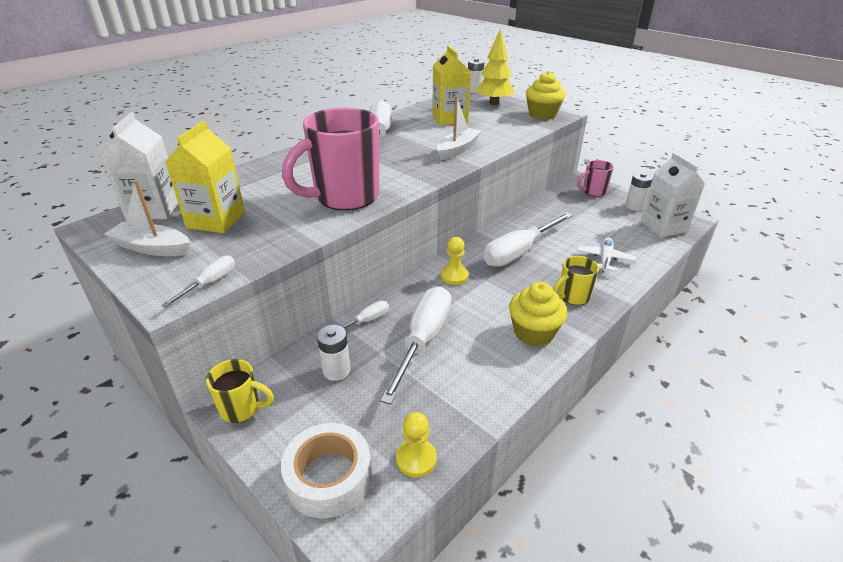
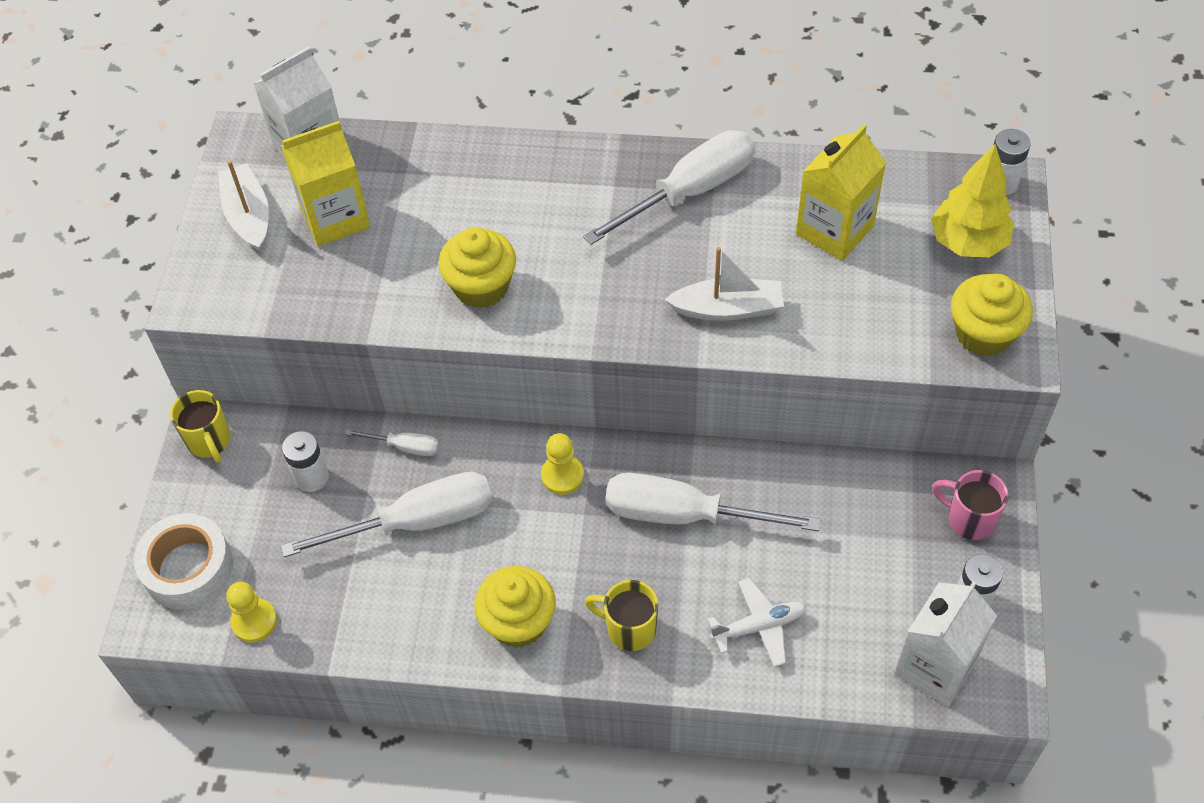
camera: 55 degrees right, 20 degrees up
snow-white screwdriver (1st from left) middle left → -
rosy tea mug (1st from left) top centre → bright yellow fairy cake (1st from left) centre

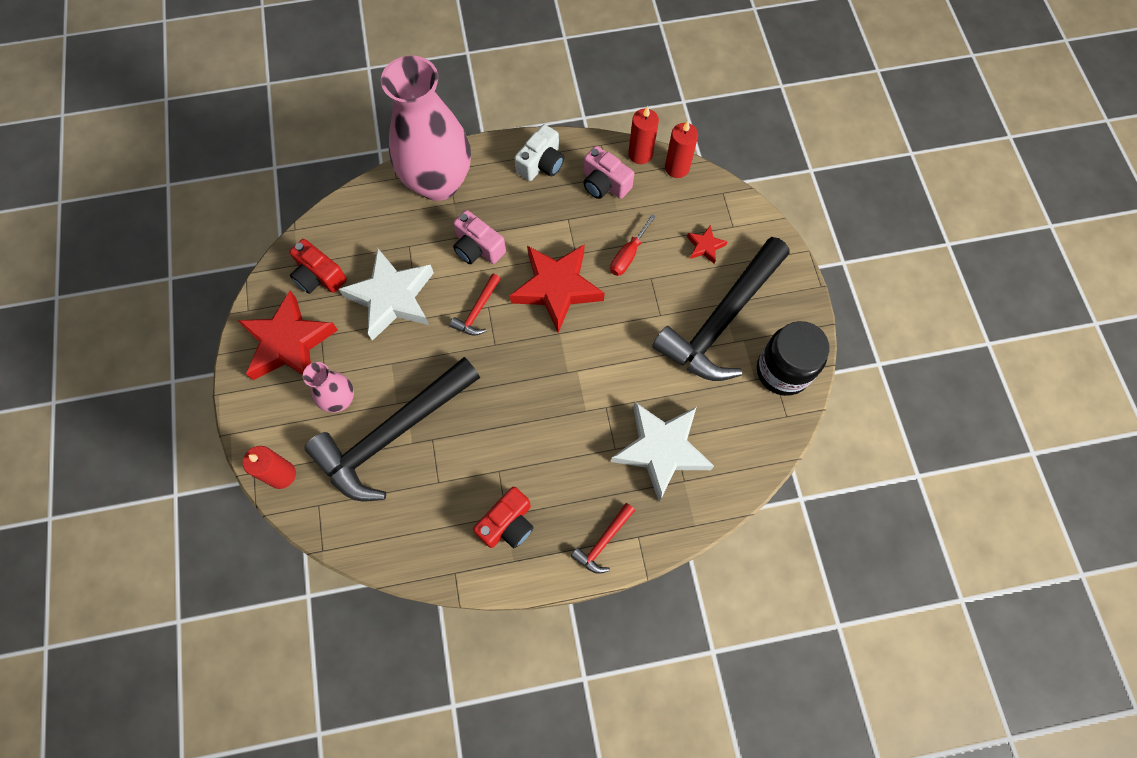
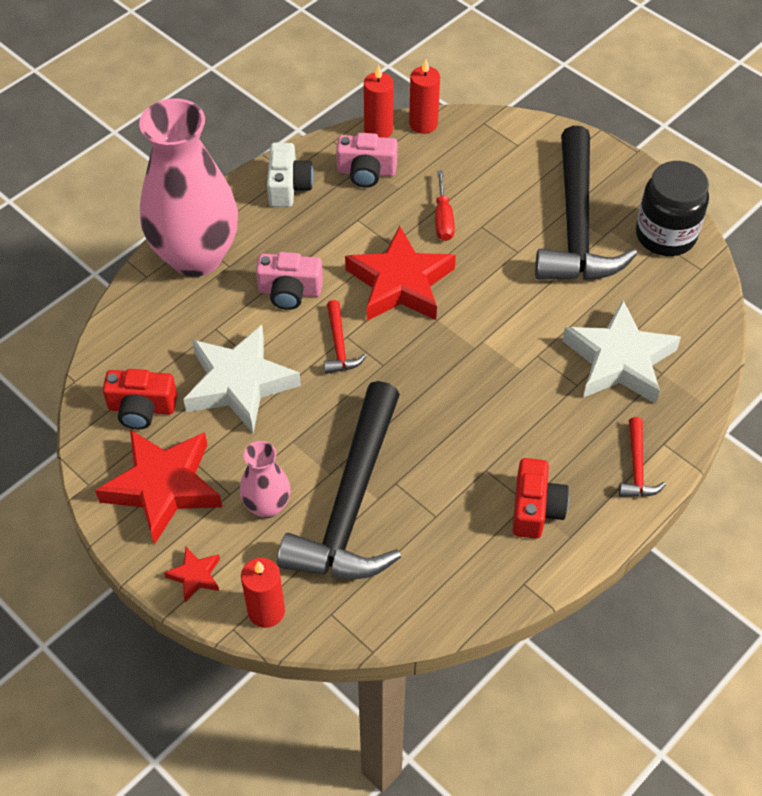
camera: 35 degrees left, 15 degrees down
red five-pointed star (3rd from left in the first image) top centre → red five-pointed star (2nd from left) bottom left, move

...

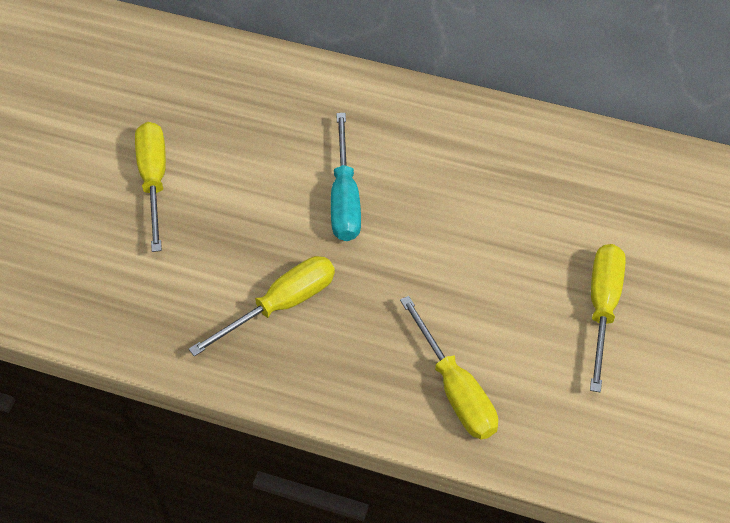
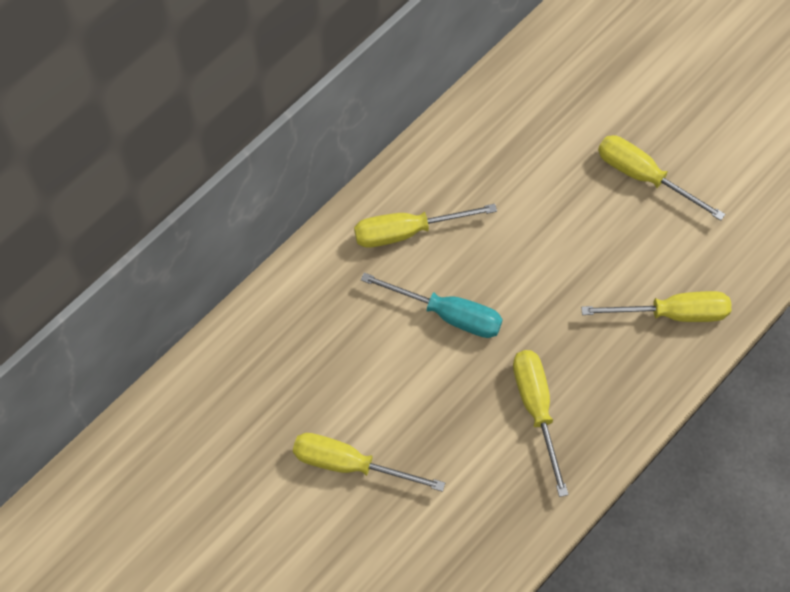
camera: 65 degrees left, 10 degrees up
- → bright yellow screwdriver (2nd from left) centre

What the task requires: In the listing above, start at the line with "camera: 55 degrees right, 20 degrees up", go on through the line with "snow-white screwdriver (1st", and copy each of those lines exactly; leave out all the rest.

Exercise response:
camera: 55 degrees right, 20 degrees up
snow-white screwdriver (1st from left) middle left → -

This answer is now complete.